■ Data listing
- - - - - - -

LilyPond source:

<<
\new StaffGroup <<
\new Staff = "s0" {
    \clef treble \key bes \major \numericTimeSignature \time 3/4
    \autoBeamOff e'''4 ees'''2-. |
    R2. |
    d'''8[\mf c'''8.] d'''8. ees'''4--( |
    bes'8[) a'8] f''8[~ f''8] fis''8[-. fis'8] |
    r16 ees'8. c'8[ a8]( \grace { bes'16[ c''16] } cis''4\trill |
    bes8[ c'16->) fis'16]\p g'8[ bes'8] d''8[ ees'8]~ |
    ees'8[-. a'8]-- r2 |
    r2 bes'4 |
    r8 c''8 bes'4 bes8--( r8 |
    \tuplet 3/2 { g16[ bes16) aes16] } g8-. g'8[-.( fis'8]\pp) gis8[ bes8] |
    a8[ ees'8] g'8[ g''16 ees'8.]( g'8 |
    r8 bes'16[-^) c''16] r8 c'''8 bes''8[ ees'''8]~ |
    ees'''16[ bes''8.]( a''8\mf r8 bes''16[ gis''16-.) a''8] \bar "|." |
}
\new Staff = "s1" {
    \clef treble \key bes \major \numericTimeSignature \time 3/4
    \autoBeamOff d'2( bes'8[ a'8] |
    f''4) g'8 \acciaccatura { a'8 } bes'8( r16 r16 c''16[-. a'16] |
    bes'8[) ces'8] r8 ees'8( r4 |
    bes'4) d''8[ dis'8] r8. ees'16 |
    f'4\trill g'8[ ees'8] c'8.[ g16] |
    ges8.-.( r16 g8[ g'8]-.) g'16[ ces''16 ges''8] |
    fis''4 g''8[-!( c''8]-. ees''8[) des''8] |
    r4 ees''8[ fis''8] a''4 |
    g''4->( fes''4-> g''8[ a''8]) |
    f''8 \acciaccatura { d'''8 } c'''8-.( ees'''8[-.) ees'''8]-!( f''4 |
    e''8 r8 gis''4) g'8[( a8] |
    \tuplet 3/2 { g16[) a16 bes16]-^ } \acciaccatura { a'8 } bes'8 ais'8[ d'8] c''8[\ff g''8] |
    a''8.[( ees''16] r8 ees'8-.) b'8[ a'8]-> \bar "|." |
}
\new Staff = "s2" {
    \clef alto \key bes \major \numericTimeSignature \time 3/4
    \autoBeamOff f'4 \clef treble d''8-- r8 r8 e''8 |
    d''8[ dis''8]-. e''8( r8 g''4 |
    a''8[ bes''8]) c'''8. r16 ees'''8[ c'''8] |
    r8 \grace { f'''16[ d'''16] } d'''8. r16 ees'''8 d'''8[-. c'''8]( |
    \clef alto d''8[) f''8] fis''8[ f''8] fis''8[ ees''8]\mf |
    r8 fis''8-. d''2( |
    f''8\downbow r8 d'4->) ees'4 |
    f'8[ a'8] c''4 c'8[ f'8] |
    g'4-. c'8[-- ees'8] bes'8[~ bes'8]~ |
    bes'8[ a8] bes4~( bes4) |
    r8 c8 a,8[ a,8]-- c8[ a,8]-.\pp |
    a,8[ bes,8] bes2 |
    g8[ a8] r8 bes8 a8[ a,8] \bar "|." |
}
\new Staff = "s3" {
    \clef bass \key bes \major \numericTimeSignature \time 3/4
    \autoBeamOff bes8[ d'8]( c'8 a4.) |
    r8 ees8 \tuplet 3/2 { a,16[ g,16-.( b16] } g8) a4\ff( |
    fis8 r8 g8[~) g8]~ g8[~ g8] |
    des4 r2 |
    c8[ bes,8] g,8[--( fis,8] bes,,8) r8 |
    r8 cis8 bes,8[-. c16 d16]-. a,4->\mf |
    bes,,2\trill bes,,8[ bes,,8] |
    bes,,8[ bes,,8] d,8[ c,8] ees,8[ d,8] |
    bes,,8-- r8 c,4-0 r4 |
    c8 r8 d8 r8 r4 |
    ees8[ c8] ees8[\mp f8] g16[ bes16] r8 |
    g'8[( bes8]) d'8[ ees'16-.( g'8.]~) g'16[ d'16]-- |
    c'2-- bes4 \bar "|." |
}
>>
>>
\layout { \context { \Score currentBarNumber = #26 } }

- - - - - - -

■ Work to do
Collect every line in the material that contains the string "clef".

■ Written response
    \clef treble \key bes \major \numericTimeSignature \time 3/4
    \clef treble \key bes \major \numericTimeSignature \time 3/4
    \clef alto \key bes \major \numericTimeSignature \time 3/4
    \autoBeamOff f'4 \clef treble d''8-- r8 r8 e''8 |
    \clef alto d''8[) f''8] fis''8[ f''8] fis''8[ ees''8]\mf |
    \clef bass \key bes \major \numericTimeSignature \time 3/4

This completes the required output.